Before-and-after object lists
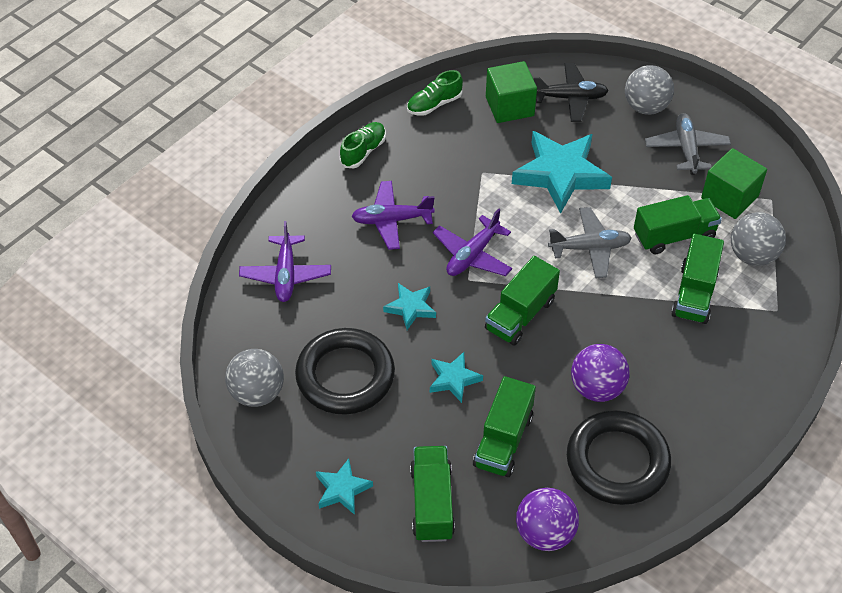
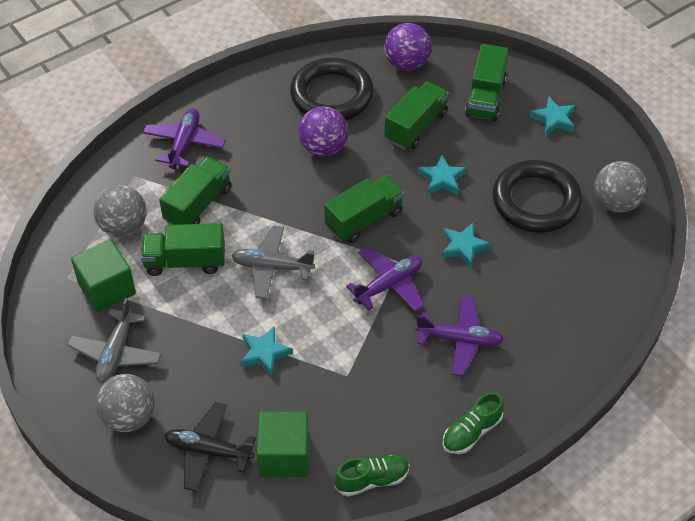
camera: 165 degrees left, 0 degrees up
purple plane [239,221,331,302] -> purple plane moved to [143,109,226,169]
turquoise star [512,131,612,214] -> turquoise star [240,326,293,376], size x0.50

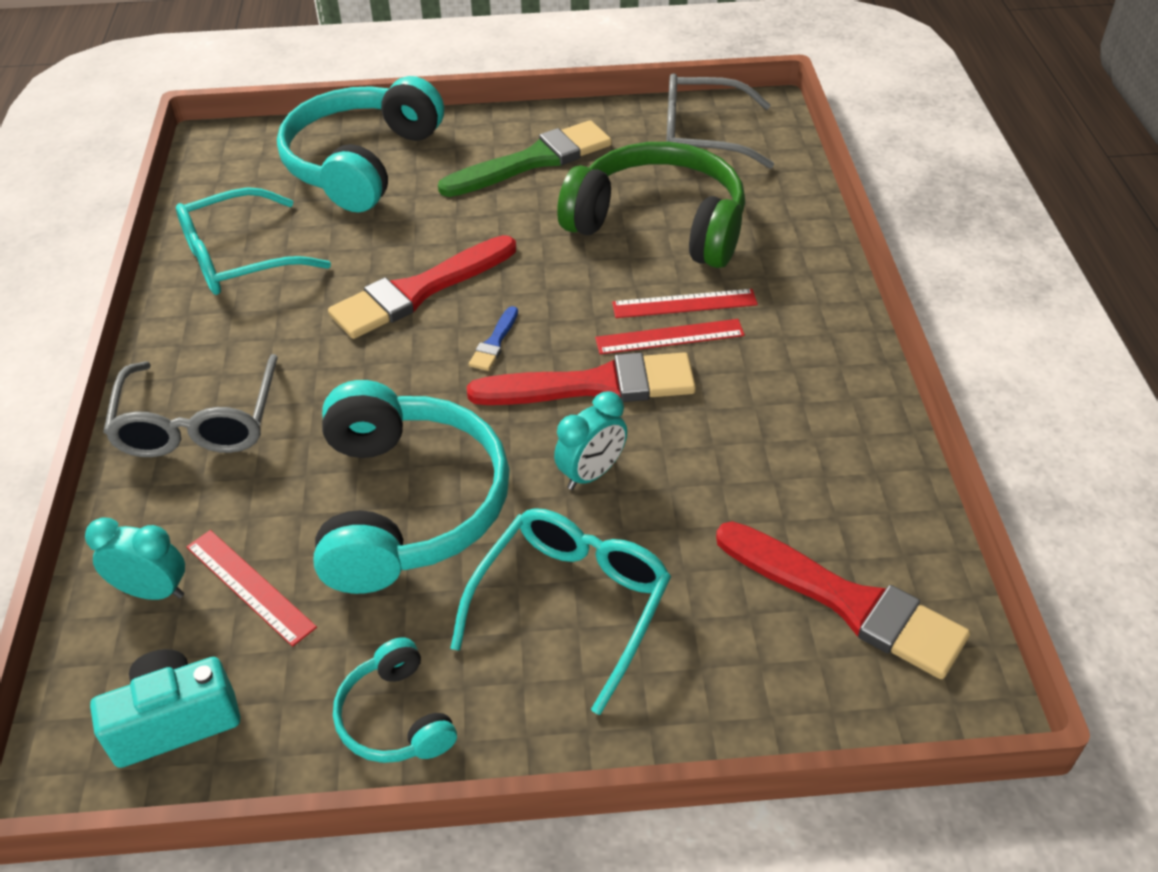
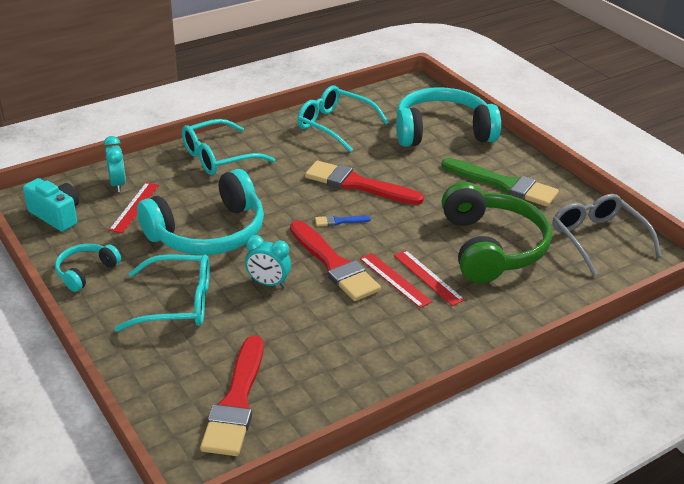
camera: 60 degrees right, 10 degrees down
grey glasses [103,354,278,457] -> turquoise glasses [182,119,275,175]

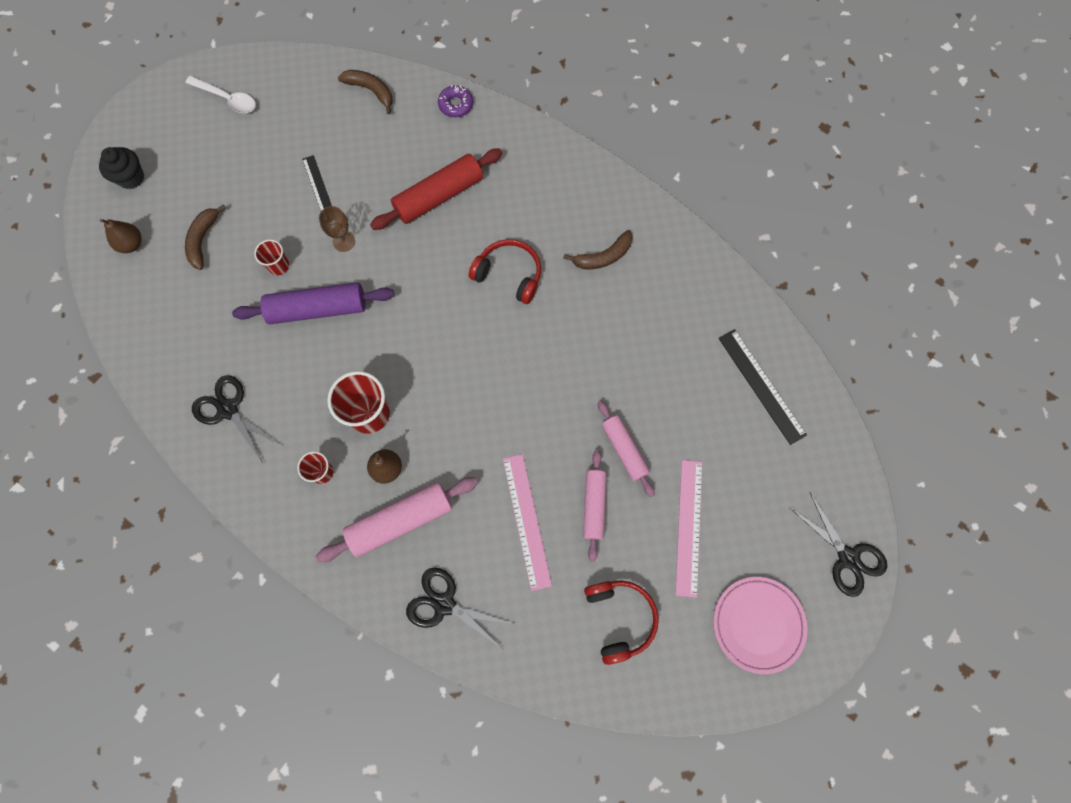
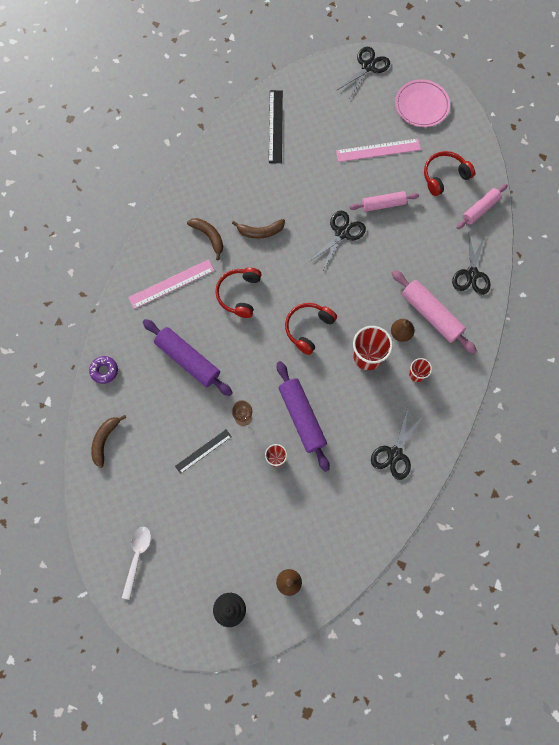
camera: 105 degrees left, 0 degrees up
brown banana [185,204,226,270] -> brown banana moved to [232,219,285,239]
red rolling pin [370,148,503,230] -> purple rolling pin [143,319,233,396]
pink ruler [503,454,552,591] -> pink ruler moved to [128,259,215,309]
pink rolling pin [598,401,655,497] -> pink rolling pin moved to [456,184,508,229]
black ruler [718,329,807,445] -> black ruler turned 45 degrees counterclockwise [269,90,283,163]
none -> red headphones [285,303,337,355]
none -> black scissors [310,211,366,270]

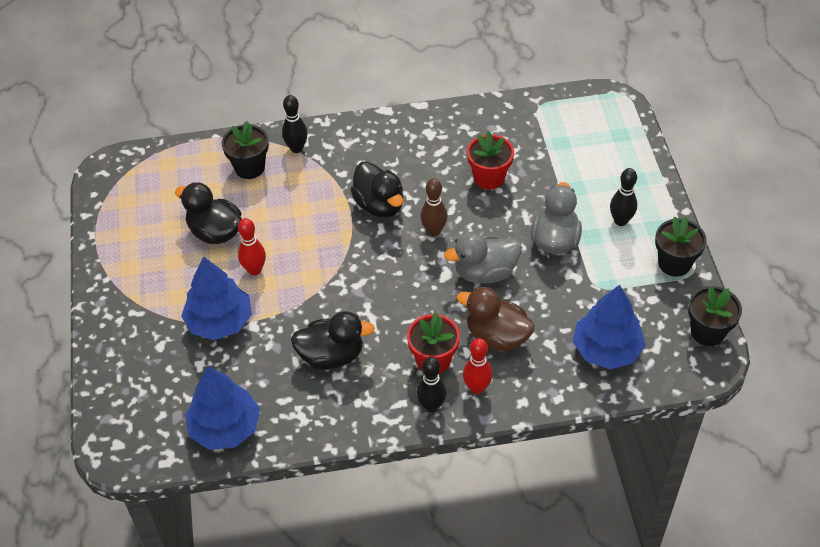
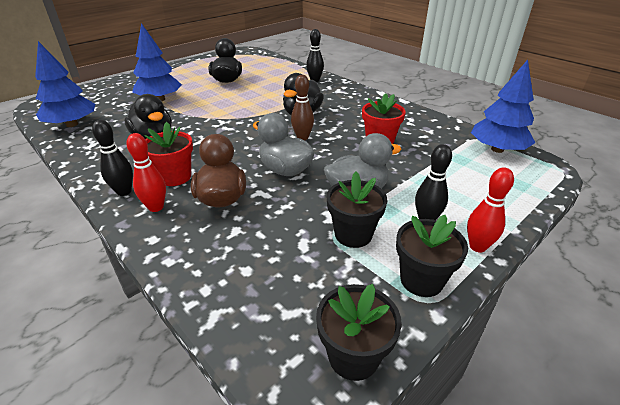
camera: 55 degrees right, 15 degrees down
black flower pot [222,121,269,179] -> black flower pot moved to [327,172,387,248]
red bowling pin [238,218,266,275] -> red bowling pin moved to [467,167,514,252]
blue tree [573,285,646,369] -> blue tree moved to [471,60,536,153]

- _Your assignment_:
With the images excluded, output every record verbatim.

- _Exercise answer_:
camera: 165 degrees left, 0 degrees up
purple plane [239,221,331,302] -> purple plane moved to [143,109,226,169]
turquoise star [512,131,612,214] -> turquoise star [240,326,293,376], size x0.50

camera: 60 degrees right, 10 degrees down
grey glasses [103,354,278,457] -> turquoise glasses [182,119,275,175]

camera: 105 degrees left, 0 degrees up
brown banana [185,204,226,270] -> brown banana moved to [232,219,285,239]
red rolling pin [370,148,503,230] -> purple rolling pin [143,319,233,396]
pink ruler [503,454,552,591] -> pink ruler moved to [128,259,215,309]
pink rolling pin [598,401,655,497] -> pink rolling pin moved to [456,184,508,229]
black ruler [718,329,807,445] -> black ruler turned 45 degrees counterclockwise [269,90,283,163]
none -> red headphones [285,303,337,355]
none -> black scissors [310,211,366,270]

camera: 55 degrees right, 15 degrees down
black flower pot [222,121,269,179] -> black flower pot moved to [327,172,387,248]
red bowling pin [238,218,266,275] -> red bowling pin moved to [467,167,514,252]
blue tree [573,285,646,369] -> blue tree moved to [471,60,536,153]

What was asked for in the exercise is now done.